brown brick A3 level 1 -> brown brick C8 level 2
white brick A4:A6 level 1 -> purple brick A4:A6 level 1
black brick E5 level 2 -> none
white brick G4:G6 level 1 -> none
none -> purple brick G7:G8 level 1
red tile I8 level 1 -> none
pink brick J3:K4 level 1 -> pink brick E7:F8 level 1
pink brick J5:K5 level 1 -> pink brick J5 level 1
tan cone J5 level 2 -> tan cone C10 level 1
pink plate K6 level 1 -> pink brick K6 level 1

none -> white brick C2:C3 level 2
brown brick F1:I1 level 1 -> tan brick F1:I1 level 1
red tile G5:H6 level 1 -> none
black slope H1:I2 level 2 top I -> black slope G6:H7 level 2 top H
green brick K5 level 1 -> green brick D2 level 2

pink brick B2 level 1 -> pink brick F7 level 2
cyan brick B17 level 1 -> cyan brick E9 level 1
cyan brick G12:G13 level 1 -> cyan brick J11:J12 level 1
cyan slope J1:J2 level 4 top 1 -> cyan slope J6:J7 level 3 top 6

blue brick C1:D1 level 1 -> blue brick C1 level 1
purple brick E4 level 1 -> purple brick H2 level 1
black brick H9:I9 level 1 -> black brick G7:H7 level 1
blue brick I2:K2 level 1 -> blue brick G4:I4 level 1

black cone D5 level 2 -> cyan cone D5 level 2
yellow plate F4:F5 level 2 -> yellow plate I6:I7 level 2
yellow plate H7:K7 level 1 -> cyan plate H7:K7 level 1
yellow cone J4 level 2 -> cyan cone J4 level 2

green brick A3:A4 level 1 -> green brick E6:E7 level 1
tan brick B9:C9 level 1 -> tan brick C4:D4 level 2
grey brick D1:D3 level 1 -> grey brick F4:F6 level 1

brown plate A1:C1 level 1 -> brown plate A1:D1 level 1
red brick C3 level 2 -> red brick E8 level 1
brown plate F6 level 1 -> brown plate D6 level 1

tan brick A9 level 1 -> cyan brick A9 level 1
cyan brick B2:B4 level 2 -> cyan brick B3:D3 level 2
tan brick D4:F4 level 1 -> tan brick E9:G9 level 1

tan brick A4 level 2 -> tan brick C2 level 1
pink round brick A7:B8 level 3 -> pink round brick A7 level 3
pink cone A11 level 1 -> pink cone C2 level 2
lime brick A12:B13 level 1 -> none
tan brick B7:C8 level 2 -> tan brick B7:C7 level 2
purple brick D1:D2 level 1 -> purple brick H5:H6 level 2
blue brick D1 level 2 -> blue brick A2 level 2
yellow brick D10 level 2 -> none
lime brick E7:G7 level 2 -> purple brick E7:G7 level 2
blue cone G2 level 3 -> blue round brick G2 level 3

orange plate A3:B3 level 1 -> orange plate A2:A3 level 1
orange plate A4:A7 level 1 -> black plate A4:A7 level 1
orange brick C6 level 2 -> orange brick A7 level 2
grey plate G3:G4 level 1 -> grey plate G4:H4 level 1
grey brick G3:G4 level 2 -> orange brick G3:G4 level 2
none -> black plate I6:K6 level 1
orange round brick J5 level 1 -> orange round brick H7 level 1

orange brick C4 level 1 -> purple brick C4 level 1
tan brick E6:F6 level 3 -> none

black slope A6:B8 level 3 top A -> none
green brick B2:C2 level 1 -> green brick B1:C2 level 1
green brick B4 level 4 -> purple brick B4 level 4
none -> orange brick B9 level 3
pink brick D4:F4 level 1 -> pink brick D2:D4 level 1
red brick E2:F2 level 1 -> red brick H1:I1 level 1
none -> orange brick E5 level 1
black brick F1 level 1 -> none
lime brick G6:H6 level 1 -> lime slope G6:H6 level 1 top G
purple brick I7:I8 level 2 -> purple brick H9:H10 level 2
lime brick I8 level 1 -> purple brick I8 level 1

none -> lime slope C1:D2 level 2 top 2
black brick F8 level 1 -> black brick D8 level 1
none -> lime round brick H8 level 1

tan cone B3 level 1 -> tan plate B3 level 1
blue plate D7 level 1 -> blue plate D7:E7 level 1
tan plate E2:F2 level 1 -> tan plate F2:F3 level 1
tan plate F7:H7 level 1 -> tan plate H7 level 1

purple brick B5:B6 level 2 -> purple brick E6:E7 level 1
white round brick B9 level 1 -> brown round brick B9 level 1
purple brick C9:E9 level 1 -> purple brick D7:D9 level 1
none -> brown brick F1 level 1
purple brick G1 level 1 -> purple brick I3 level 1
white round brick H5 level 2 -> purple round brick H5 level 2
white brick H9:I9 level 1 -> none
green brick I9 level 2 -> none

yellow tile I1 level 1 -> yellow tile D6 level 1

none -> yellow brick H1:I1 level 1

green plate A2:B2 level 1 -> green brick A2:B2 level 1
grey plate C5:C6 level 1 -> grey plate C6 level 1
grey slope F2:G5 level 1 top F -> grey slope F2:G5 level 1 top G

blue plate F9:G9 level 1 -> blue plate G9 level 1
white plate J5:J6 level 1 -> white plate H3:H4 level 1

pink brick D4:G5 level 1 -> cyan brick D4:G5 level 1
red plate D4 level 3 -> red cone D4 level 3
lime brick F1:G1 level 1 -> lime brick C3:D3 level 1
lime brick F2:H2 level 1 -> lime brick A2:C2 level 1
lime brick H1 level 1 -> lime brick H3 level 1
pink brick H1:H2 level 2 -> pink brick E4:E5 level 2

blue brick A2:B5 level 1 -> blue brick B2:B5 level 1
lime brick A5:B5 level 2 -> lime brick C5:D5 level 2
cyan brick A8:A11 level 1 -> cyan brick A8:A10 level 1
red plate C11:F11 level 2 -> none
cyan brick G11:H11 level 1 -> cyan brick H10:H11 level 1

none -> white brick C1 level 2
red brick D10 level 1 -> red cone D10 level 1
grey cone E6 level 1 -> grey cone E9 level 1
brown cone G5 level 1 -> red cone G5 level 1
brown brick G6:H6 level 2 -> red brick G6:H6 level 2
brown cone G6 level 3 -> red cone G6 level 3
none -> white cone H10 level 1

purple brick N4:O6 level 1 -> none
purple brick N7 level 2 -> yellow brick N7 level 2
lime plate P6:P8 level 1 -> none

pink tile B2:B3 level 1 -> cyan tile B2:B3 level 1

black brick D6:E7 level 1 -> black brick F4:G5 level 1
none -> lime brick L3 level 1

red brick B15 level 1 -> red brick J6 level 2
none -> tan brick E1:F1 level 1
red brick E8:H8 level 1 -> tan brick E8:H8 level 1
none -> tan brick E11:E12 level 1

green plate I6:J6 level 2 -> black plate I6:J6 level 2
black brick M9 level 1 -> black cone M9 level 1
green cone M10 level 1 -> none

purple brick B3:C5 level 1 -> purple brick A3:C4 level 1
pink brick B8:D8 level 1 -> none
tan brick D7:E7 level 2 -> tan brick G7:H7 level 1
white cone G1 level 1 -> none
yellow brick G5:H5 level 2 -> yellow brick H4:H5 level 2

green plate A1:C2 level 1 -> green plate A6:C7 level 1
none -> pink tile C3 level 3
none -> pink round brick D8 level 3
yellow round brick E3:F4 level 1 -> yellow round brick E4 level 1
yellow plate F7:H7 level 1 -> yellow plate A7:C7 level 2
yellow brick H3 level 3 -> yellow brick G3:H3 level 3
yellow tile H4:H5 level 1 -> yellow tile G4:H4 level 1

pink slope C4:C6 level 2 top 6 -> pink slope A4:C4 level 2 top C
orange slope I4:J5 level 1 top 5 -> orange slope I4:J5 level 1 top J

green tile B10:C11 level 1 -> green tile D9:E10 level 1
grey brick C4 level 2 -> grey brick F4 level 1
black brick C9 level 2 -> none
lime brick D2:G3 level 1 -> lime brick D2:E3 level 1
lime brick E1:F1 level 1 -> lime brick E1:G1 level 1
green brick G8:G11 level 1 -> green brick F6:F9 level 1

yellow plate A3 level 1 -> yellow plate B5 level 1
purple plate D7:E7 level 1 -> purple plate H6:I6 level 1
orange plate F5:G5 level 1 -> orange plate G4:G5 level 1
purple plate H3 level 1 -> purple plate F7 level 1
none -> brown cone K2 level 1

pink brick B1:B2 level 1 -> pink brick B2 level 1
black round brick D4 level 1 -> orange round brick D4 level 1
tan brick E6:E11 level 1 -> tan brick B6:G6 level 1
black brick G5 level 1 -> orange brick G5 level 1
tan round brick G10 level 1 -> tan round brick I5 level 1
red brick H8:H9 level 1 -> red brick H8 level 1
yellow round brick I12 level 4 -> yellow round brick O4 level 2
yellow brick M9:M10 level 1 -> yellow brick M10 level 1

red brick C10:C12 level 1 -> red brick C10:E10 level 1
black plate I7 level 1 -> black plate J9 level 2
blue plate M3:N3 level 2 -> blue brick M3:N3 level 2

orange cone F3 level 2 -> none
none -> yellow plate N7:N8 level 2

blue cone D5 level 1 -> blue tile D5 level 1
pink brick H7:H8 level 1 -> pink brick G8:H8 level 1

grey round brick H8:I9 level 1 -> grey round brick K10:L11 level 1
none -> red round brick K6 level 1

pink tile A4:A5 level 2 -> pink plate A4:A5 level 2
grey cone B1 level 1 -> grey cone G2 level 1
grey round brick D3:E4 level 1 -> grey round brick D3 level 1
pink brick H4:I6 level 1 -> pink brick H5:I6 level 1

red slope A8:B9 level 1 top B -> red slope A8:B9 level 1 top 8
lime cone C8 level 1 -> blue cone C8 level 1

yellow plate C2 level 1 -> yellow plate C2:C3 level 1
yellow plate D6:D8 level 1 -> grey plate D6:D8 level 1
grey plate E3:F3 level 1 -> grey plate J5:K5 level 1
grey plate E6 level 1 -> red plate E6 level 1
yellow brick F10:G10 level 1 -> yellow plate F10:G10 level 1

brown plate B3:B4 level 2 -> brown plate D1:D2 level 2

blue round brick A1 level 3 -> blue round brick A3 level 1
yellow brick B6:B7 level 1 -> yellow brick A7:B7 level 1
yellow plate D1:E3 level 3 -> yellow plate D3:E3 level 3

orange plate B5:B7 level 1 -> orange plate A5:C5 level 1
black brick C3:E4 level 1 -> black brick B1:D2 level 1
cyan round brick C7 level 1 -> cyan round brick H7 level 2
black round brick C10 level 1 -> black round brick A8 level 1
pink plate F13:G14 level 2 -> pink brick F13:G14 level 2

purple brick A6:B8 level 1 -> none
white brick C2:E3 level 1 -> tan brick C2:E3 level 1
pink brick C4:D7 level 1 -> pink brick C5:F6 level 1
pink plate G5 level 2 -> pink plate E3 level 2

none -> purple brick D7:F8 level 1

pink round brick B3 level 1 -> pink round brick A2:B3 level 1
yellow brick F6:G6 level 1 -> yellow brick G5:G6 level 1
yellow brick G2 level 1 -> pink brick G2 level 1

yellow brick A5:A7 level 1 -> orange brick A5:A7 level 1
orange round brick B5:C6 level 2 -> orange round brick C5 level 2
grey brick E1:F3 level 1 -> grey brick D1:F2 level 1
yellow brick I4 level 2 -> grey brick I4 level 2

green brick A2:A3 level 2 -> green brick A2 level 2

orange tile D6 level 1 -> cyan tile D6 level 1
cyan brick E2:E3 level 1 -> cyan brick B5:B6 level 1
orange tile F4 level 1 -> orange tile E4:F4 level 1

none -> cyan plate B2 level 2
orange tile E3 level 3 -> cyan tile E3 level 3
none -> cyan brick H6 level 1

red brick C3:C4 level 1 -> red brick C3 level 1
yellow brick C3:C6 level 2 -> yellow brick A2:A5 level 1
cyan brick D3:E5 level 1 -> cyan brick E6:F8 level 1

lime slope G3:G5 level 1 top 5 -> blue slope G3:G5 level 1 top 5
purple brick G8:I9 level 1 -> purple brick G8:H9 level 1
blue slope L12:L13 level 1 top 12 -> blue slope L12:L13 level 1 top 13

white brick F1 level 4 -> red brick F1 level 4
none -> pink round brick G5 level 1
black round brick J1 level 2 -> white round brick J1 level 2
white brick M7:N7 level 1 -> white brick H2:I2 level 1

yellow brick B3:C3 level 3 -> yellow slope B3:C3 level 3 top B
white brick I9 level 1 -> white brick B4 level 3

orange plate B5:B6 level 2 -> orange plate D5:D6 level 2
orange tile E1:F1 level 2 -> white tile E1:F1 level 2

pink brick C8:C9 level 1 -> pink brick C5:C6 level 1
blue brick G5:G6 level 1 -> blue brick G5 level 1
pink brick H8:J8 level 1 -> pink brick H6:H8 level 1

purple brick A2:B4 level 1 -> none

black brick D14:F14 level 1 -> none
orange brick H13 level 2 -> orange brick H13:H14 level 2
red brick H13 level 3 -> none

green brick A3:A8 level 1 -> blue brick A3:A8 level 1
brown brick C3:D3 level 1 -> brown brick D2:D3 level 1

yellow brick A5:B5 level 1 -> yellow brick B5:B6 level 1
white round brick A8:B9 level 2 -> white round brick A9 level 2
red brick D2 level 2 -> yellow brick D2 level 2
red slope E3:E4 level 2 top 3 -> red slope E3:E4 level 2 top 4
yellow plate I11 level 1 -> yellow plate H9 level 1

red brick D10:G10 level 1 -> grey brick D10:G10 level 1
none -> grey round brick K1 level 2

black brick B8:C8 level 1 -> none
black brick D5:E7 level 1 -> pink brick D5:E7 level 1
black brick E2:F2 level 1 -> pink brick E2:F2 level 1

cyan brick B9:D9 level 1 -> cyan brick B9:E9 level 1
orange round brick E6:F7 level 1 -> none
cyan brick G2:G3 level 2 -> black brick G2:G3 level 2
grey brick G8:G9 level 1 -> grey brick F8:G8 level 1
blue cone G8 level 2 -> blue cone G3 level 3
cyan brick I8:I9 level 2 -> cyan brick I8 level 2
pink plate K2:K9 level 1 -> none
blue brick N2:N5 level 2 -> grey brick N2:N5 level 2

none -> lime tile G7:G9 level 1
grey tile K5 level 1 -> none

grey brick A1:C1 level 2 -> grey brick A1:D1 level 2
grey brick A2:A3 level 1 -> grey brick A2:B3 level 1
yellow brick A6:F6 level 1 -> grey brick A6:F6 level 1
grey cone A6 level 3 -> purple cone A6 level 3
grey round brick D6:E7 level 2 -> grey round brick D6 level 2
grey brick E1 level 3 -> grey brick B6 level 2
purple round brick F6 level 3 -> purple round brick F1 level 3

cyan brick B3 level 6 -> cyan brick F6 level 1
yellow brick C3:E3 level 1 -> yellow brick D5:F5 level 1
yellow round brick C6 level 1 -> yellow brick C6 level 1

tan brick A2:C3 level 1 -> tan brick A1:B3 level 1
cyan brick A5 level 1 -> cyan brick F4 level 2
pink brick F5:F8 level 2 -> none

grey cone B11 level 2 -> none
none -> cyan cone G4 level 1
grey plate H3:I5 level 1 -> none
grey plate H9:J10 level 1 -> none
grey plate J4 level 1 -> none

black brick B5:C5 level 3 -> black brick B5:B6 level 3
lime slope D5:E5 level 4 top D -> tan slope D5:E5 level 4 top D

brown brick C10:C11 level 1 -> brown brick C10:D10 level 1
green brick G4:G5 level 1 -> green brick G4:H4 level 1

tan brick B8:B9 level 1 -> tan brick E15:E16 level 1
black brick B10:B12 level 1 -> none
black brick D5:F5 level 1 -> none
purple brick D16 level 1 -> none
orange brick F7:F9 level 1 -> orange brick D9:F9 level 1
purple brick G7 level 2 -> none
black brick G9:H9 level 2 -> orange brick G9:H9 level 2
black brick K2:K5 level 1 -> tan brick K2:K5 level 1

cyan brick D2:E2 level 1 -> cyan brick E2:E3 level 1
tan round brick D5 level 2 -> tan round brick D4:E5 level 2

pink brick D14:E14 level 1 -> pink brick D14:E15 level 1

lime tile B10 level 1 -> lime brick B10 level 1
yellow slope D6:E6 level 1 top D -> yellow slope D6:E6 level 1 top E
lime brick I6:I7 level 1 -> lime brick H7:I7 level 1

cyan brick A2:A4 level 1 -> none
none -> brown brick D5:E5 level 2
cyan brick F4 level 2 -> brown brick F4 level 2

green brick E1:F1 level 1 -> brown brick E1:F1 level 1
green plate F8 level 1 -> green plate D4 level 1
======
> EXERCISE OBJECTIVE
Exactly as written, repeat each line from the beginning of the data above to the line containing "pink plate K6", inclusive.

> WRITTEN ANSWER
brown brick A3 level 1 -> brown brick C8 level 2
white brick A4:A6 level 1 -> purple brick A4:A6 level 1
black brick E5 level 2 -> none
white brick G4:G6 level 1 -> none
none -> purple brick G7:G8 level 1
red tile I8 level 1 -> none
pink brick J3:K4 level 1 -> pink brick E7:F8 level 1
pink brick J5:K5 level 1 -> pink brick J5 level 1
tan cone J5 level 2 -> tan cone C10 level 1
pink plate K6 level 1 -> pink brick K6 level 1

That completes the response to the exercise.